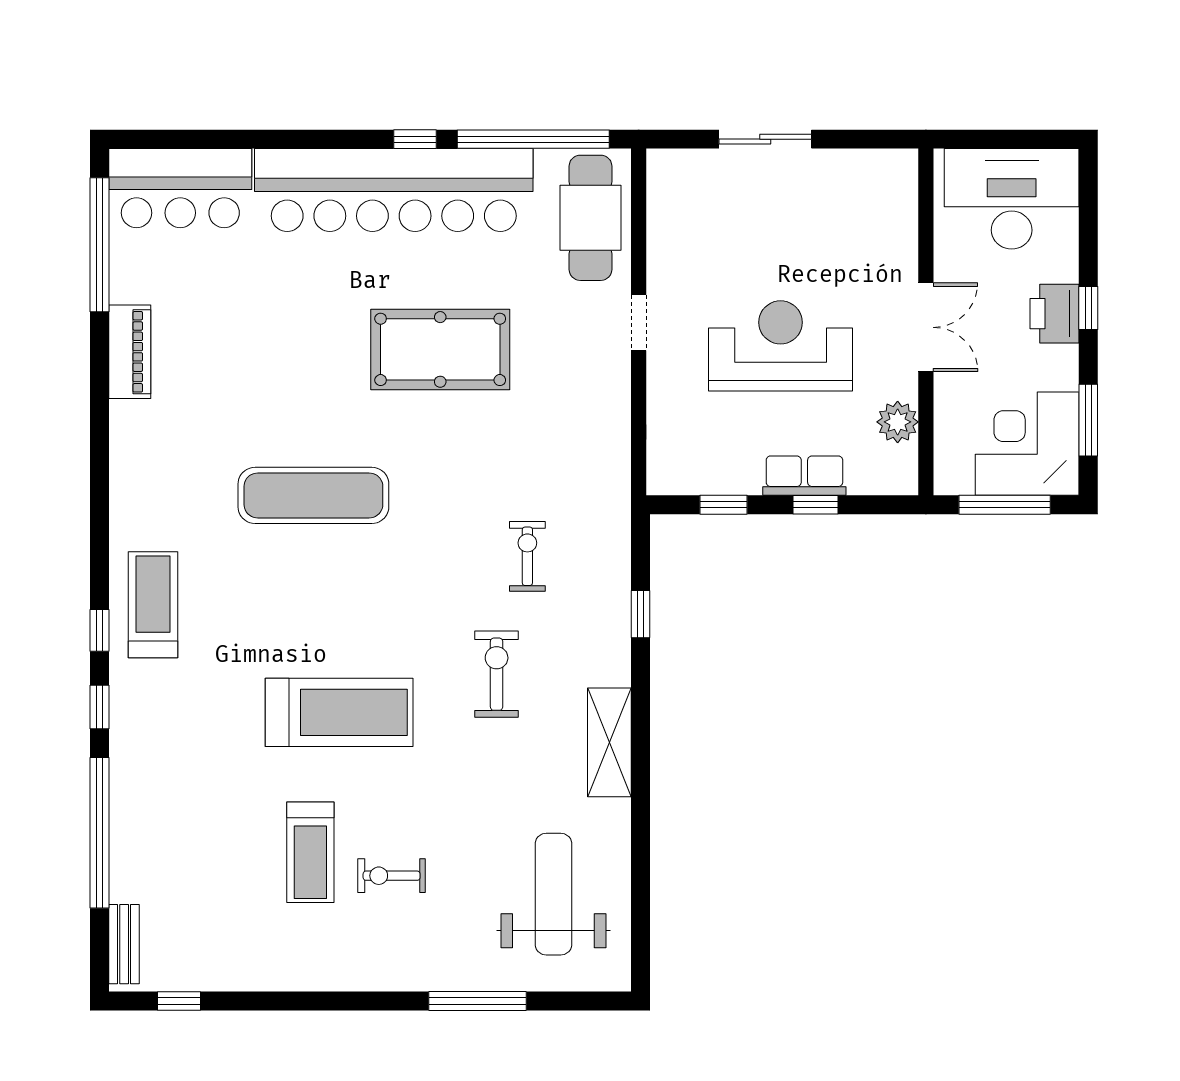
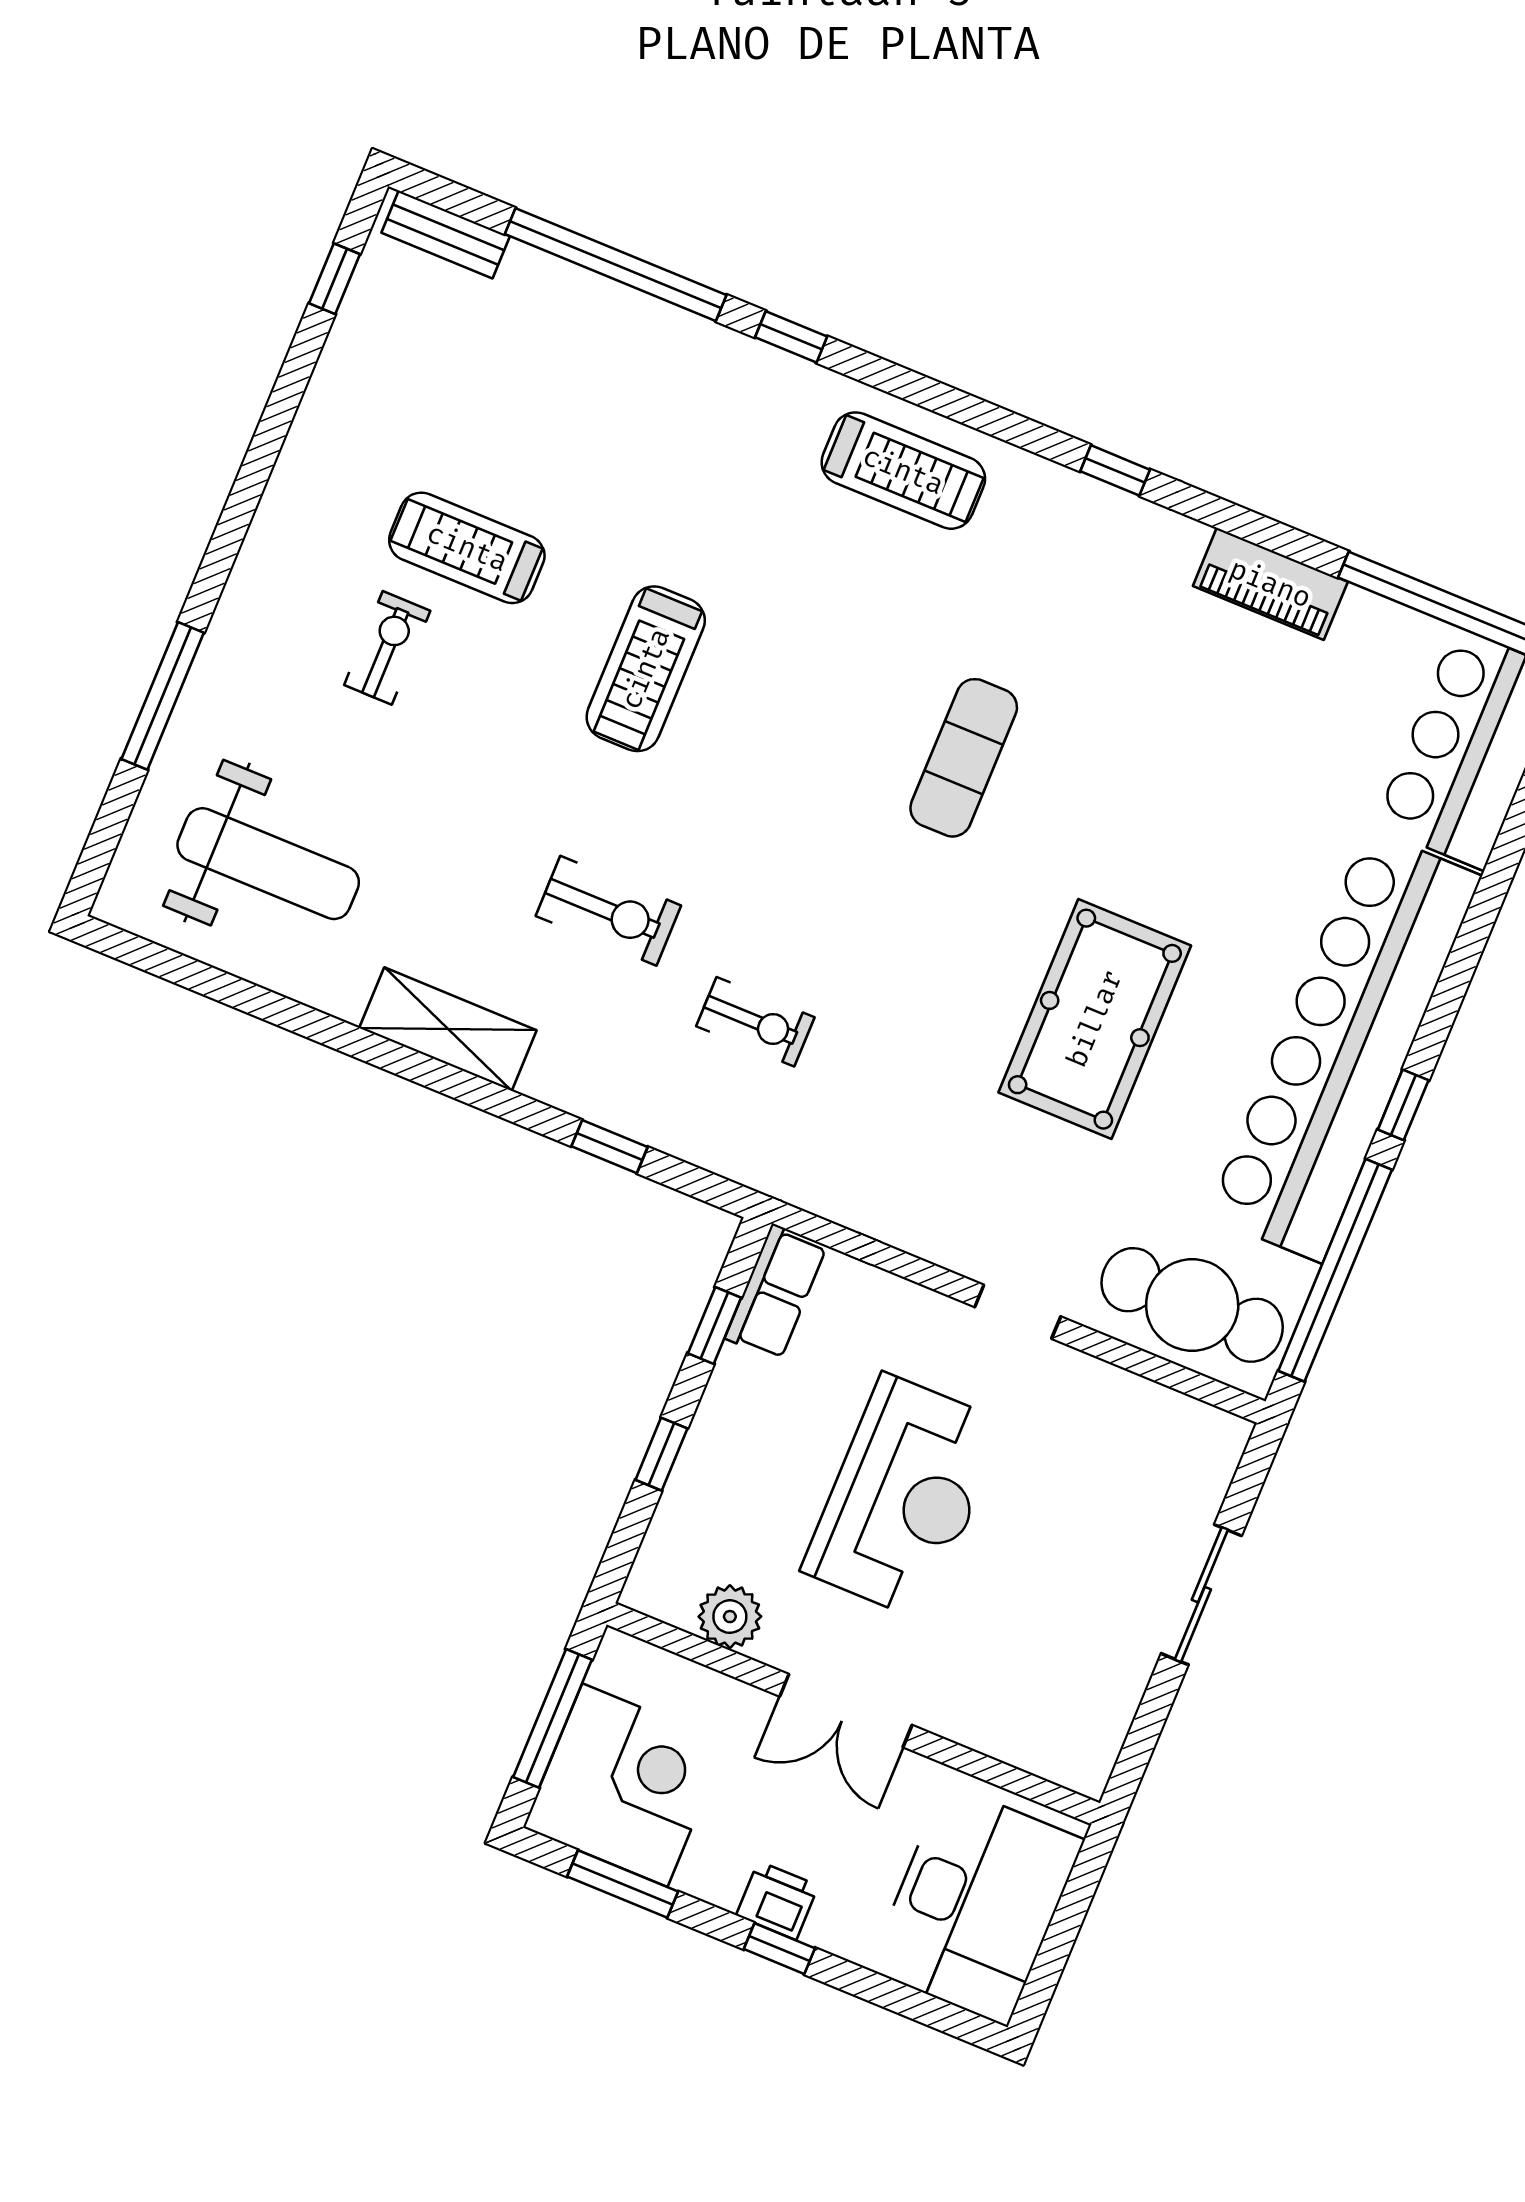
printer: (1055, 314) -> (777, 1900), width x0.73, depth x0.81
row of seats: (804, 476) -> (776, 1292), moved
exercise mat: (313, 495) -> (964, 758), width x0.73, depth x0.69
window: (100, 630) -> (1115, 470), moved
treadmill: (339, 712) -> (646, 669), width x0.73, depth x0.73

=-=-=-=-=

The listing above, line by line: print it exactly, but not its pictures.

printer: (1055, 314) -> (777, 1900), width x0.73, depth x0.81
row of seats: (804, 476) -> (776, 1292), moved
exercise mat: (313, 495) -> (964, 758), width x0.73, depth x0.69
window: (100, 630) -> (1115, 470), moved
treadmill: (339, 712) -> (646, 669), width x0.73, depth x0.73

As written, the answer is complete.